▶ [Task item]
Look below for the line containing "brown soap dispenser [538,64,613,204]". Reproduce it and every line after it exactly, and nothing more.

*** Source data ***

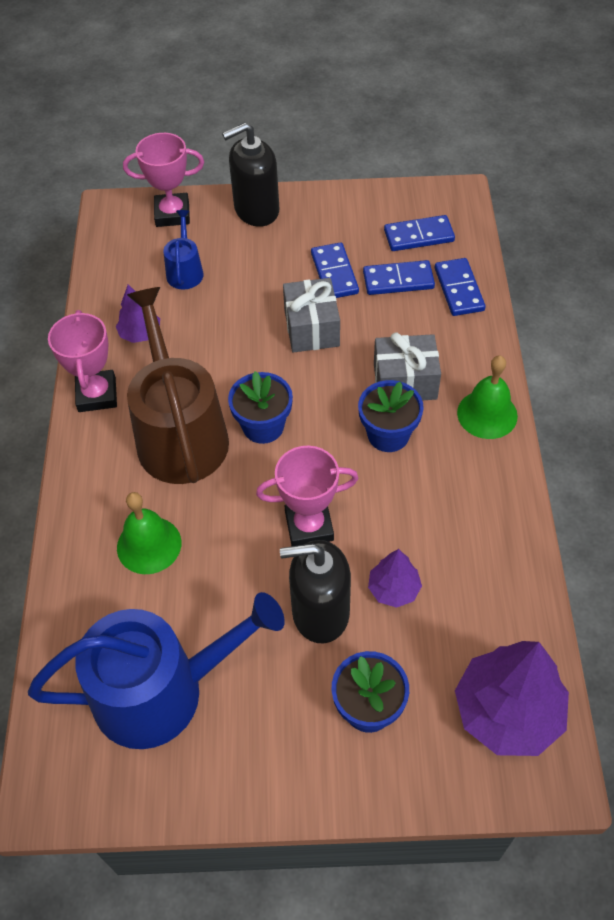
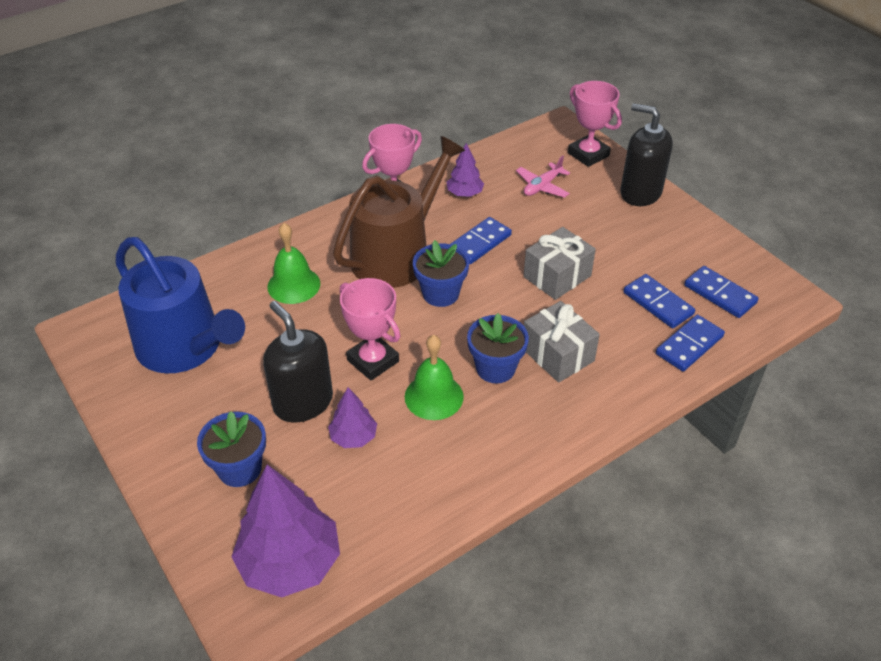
camera: 55 degrees right, 10 degrees down
blue watering can [163,210,204,290] -> pink plane [516,156,570,198]
blue domino [311,242,359,298] -> blue domino moved to [451,217,512,264]
green bell [457,355,518,439] -> green bell moved to [405,335,464,420]

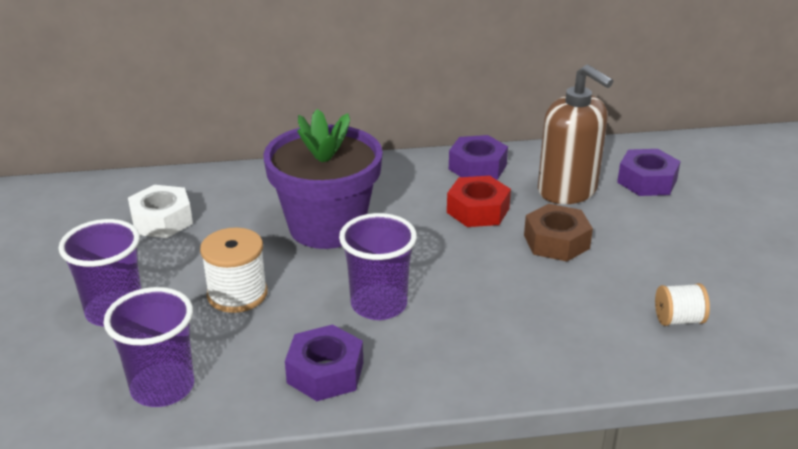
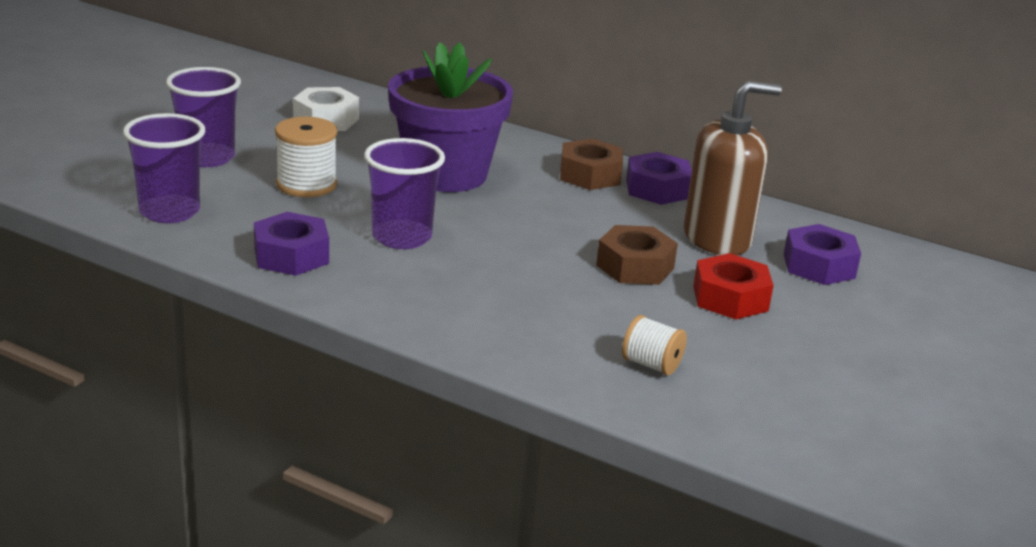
camera: 35 degrees right, 5 degrees down
red nut [447,176,511,227] -> red nut moved to [693,253,774,319]
brown soap dispenser [538,64,613,204] -> brown soap dispenser turned 105 degrees counterclockwise [684,81,782,255]
none -> brown nut [560,138,623,190]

***

▶ [Response area]
brown soap dispenser [538,64,613,204] -> brown soap dispenser turned 105 degrees counterclockwise [684,81,782,255]
none -> brown nut [560,138,623,190]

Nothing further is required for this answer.